(Records contained in a dataset)
──────
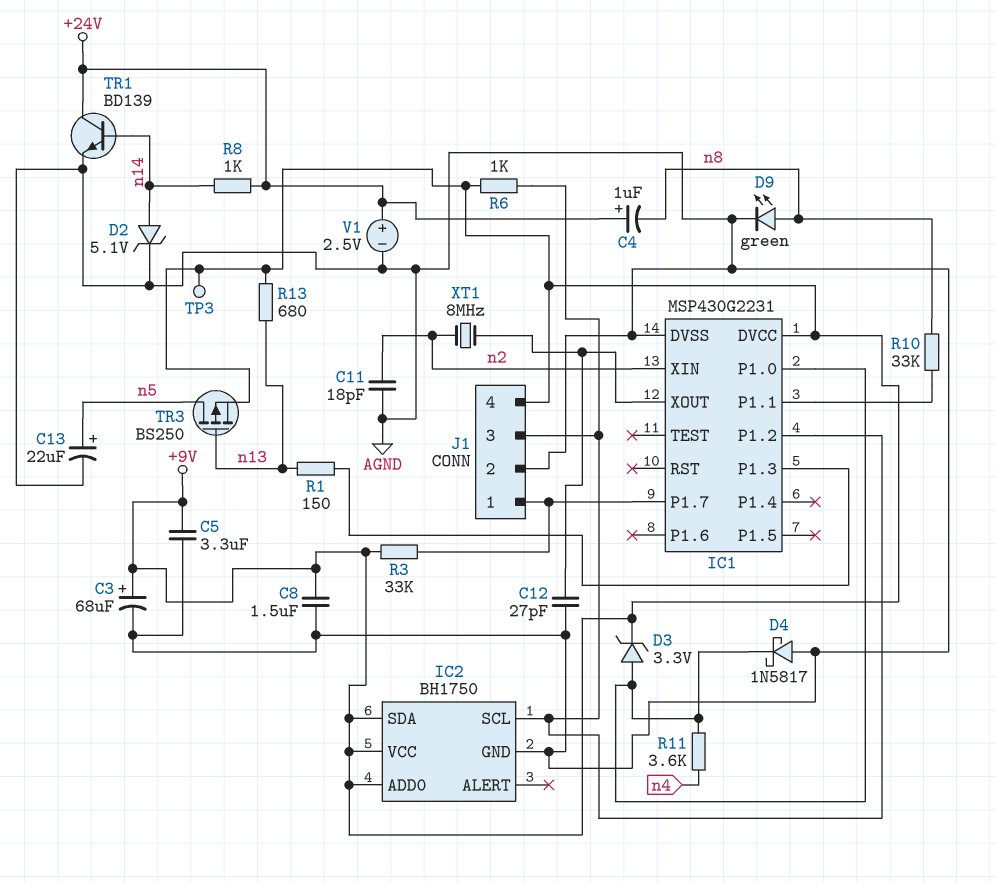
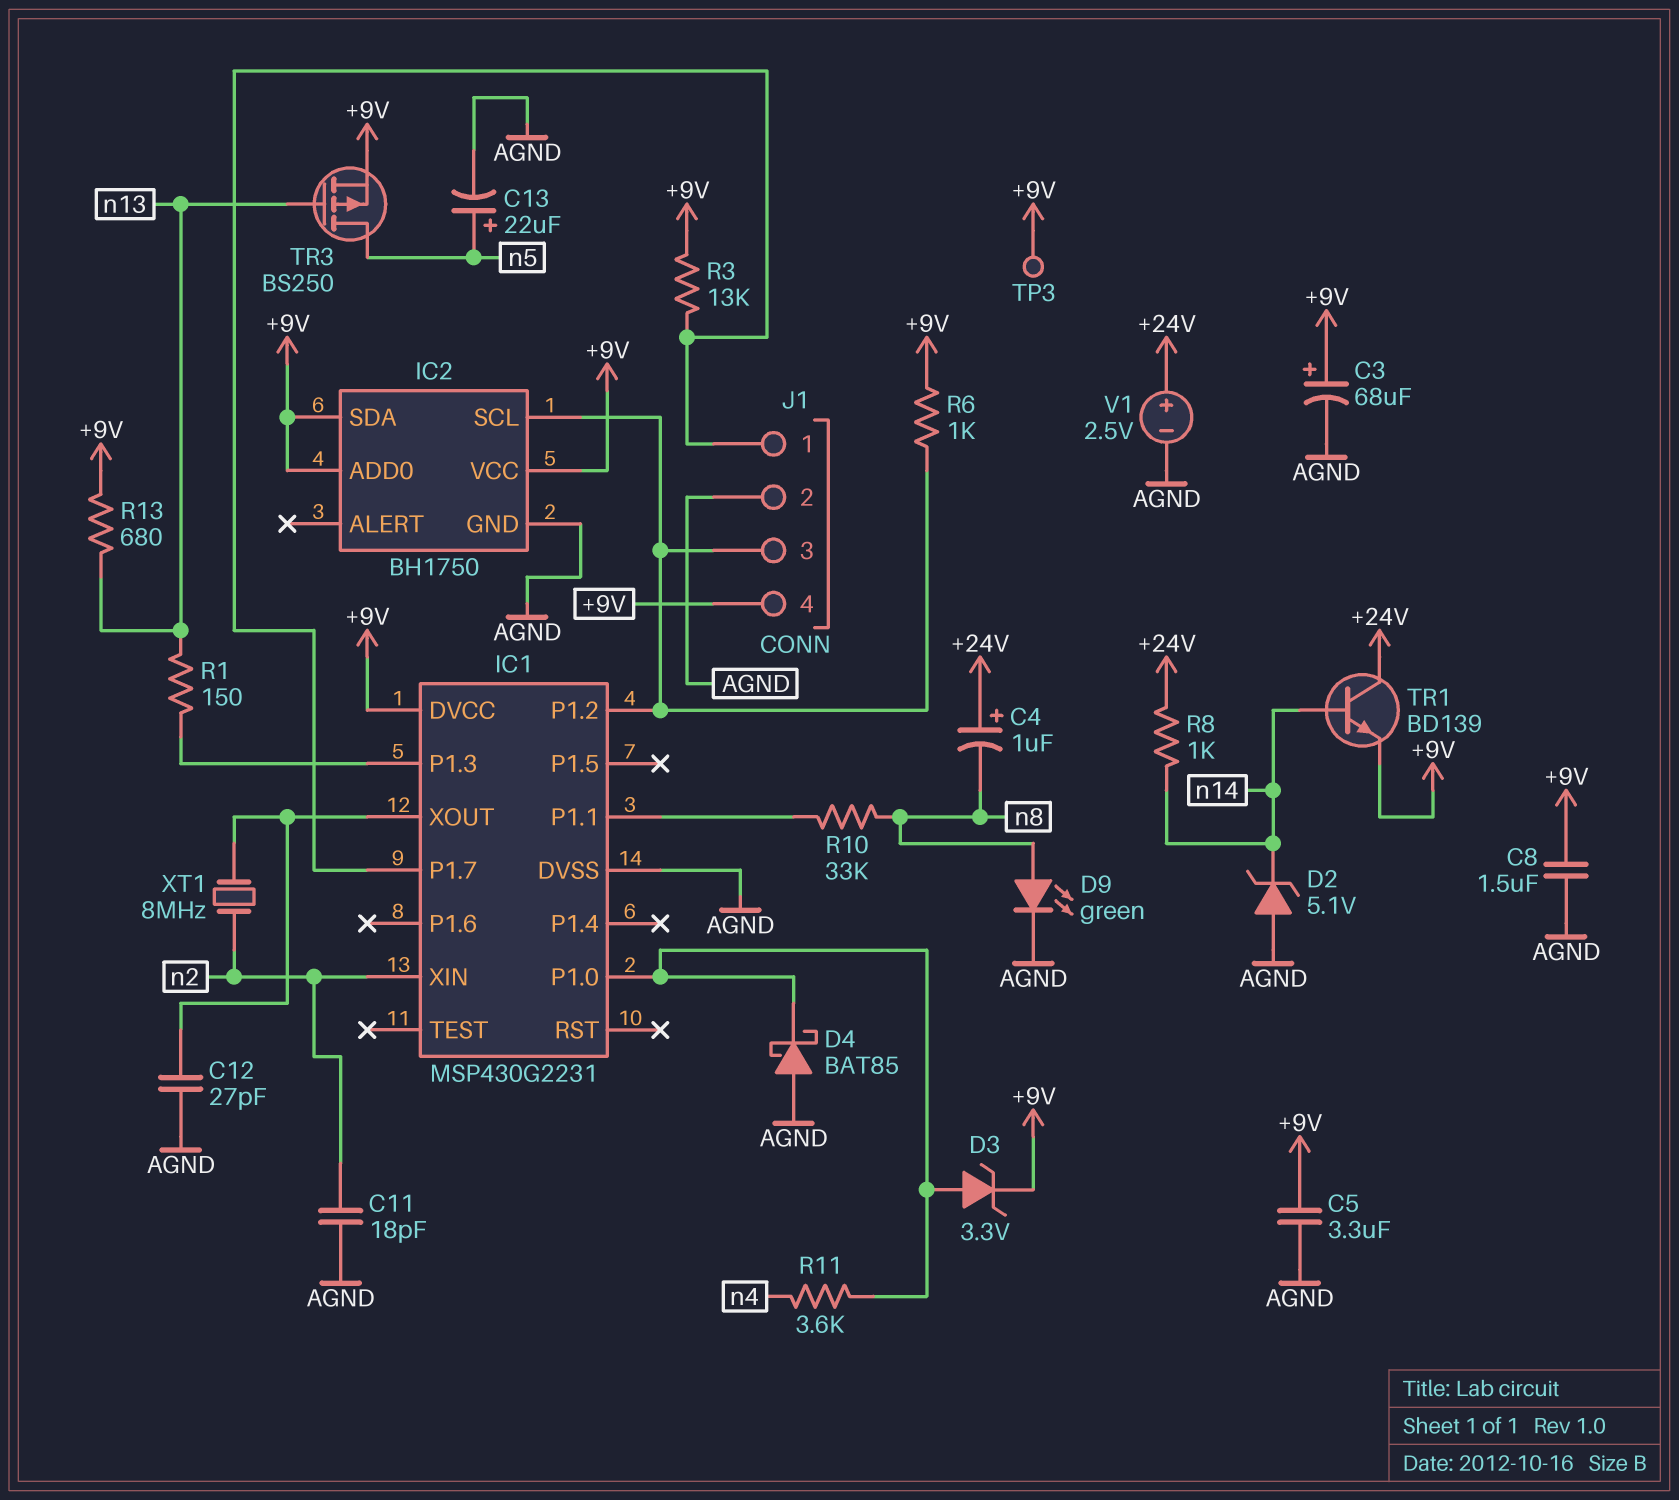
D2: zener 5.1V (A n14, K AGND) -> zener 5.1V (A AGND, K n14)
D4: schottky 1N5817 (A AGND, K IC1/P1.0) -> schottky BAT85 (A AGND, K IC1/P1.0)
R3: 33k (+9V, IC1/P1.7) -> 13k (+9V, IC1/P1.7)
TR1: NPN BD139 (B n14, C +24V, E AGND) -> NPN BD139 (B n14, C +24V, E +9V)

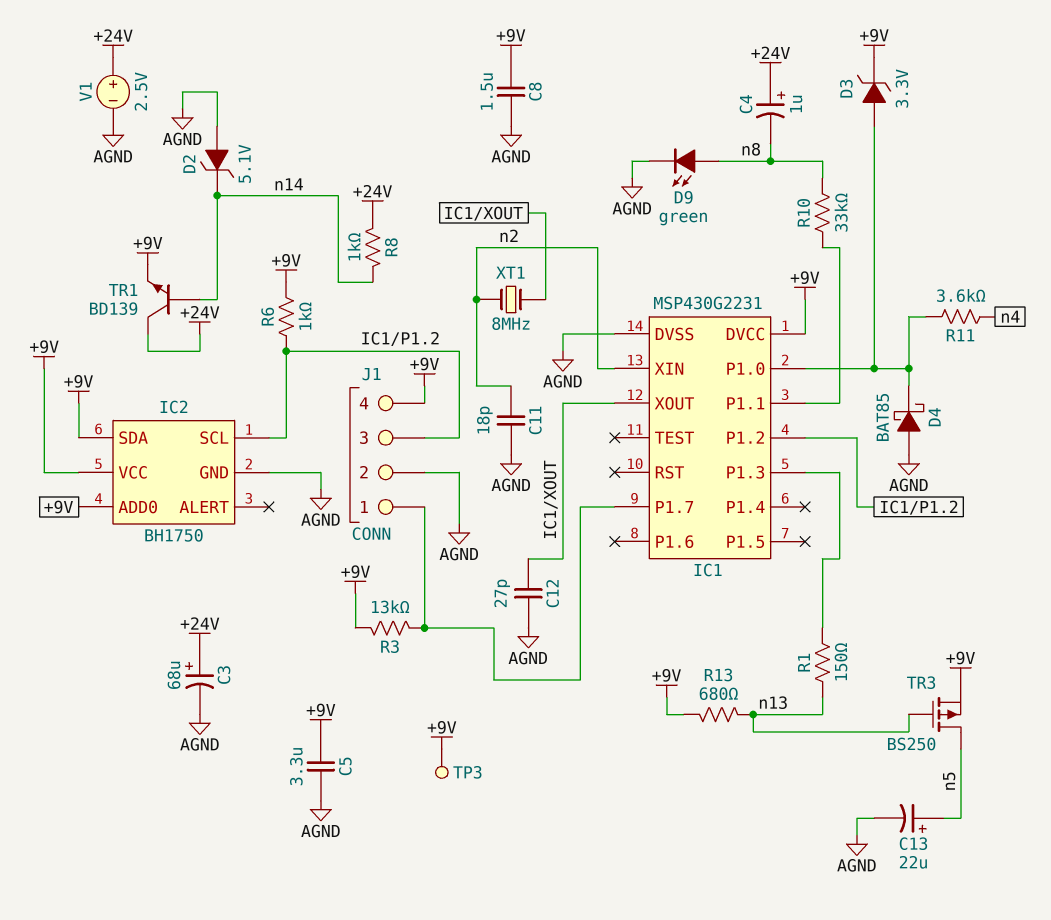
C3: 68uF (plus +9V, minus AGND) -> 68uF (plus +24V, minus AGND)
──────
• [Goal of the exercise]: If the word "AGND" is on a line above, return that line.

• [Problem solution]:
D2: zener 5.1V (A n14, K AGND) -> zener 5.1V (A AGND, K n14)
D4: schottky 1N5817 (A AGND, K IC1/P1.0) -> schottky BAT85 (A AGND, K IC1/P1.0)
TR1: NPN BD139 (B n14, C +24V, E AGND) -> NPN BD139 (B n14, C +24V, E +9V)
C3: 68uF (plus +9V, minus AGND) -> 68uF (plus +24V, minus AGND)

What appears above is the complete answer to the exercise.